▶ **TASK DETAILS**: Without including any picture, transcribe the entries below word for word.
(Beginning of SOURCE RECORDS)
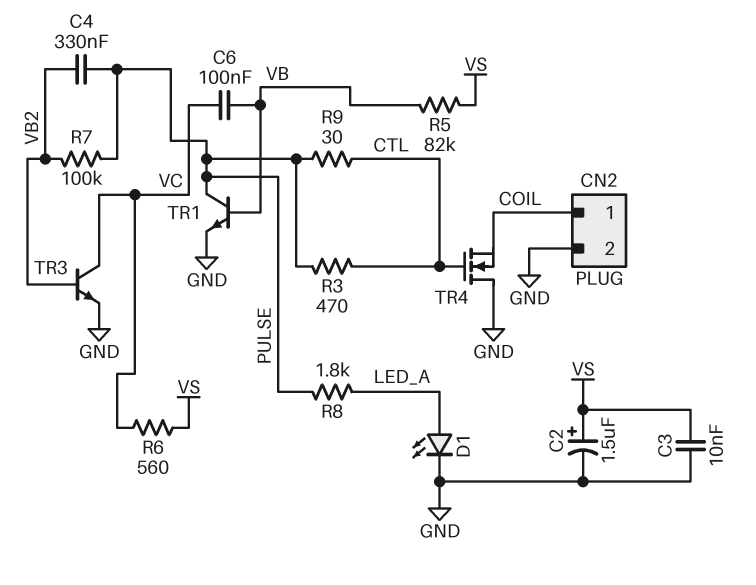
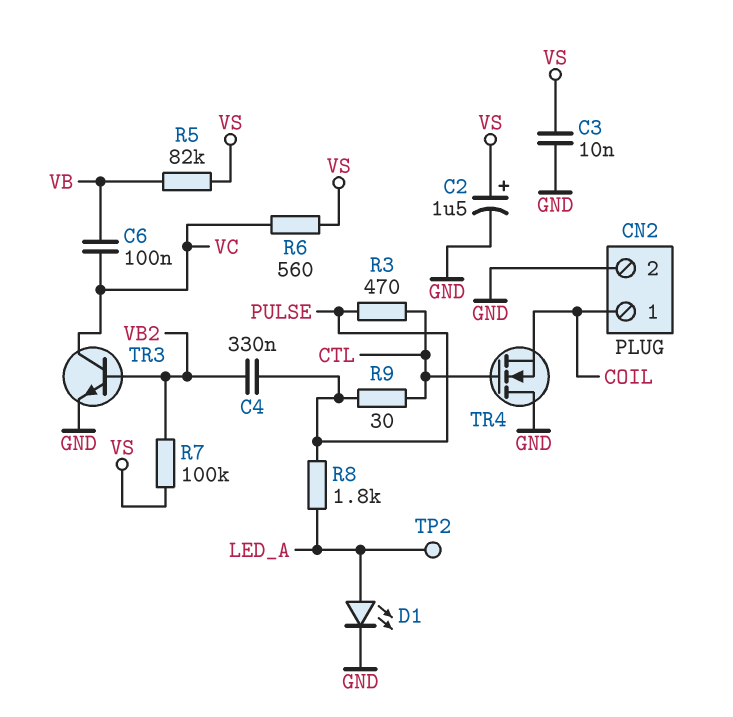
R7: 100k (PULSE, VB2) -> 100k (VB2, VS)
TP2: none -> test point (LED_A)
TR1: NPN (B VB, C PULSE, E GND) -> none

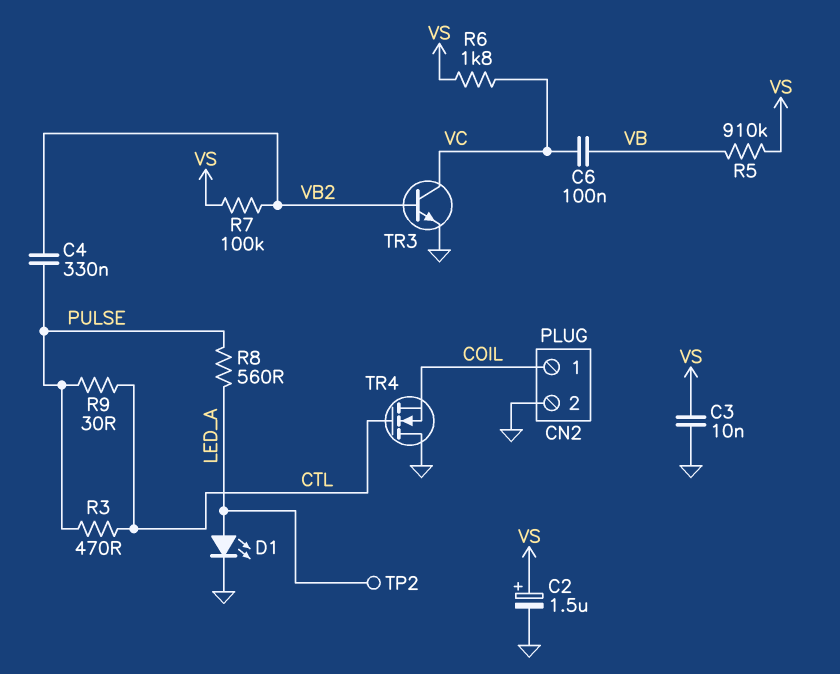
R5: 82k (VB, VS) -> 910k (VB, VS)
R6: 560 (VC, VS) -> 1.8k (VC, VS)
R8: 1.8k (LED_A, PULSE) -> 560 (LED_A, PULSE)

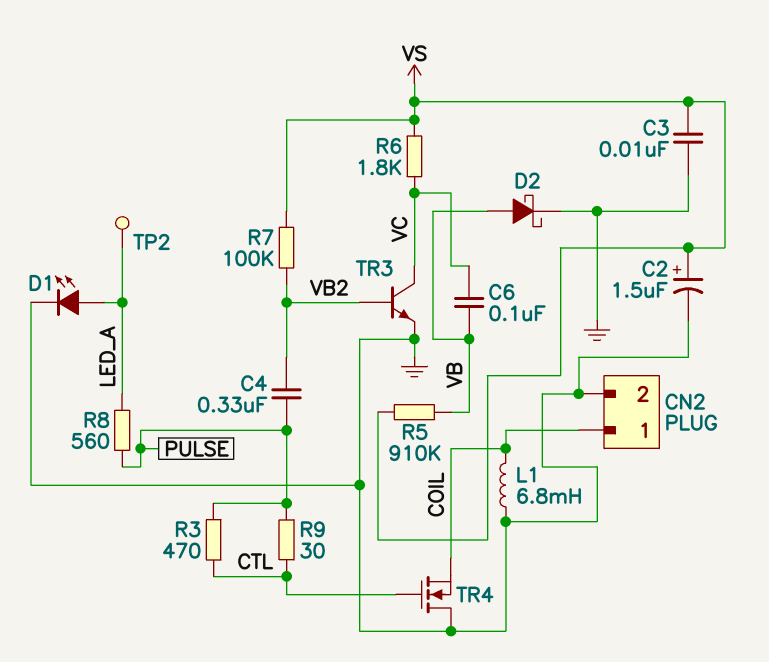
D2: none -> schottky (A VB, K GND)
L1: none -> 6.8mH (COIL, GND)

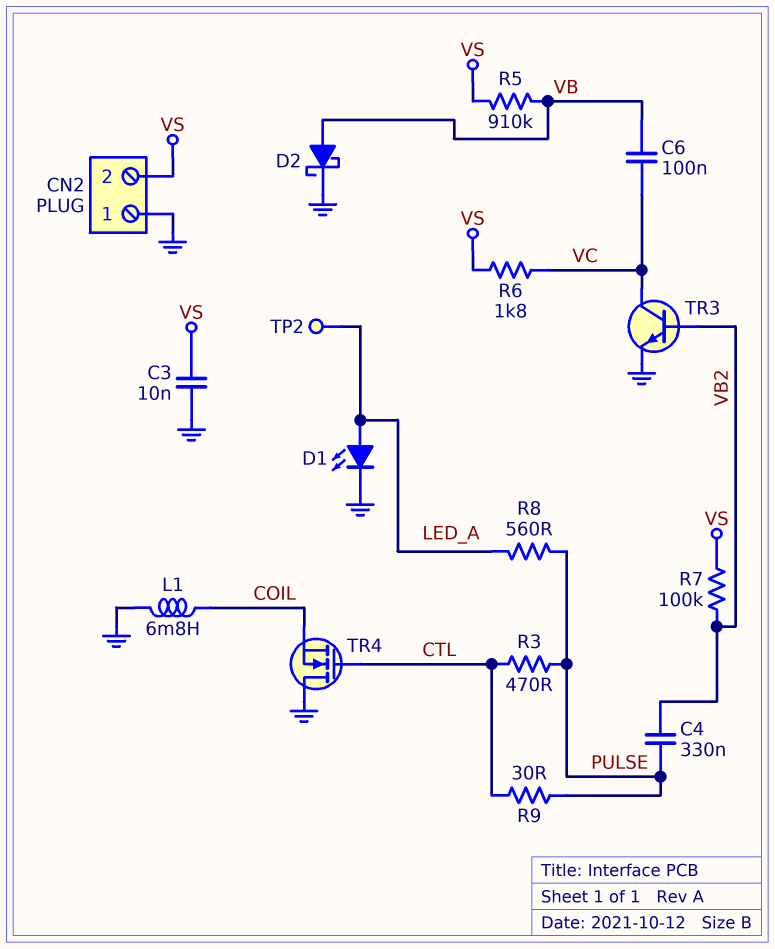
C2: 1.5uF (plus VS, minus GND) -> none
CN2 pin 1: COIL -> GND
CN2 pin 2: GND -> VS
(End of SOURCE RECORDS)
▶ **TASK ANSWER**:
R7: 100k (PULSE, VB2) -> 100k (VB2, VS)
TP2: none -> test point (LED_A)
TR1: NPN (B VB, C PULSE, E GND) -> none

R5: 82k (VB, VS) -> 910k (VB, VS)
R6: 560 (VC, VS) -> 1.8k (VC, VS)
R8: 1.8k (LED_A, PULSE) -> 560 (LED_A, PULSE)

D2: none -> schottky (A VB, K GND)
L1: none -> 6.8mH (COIL, GND)

C2: 1.5uF (plus VS, minus GND) -> none
CN2 pin 1: COIL -> GND
CN2 pin 2: GND -> VS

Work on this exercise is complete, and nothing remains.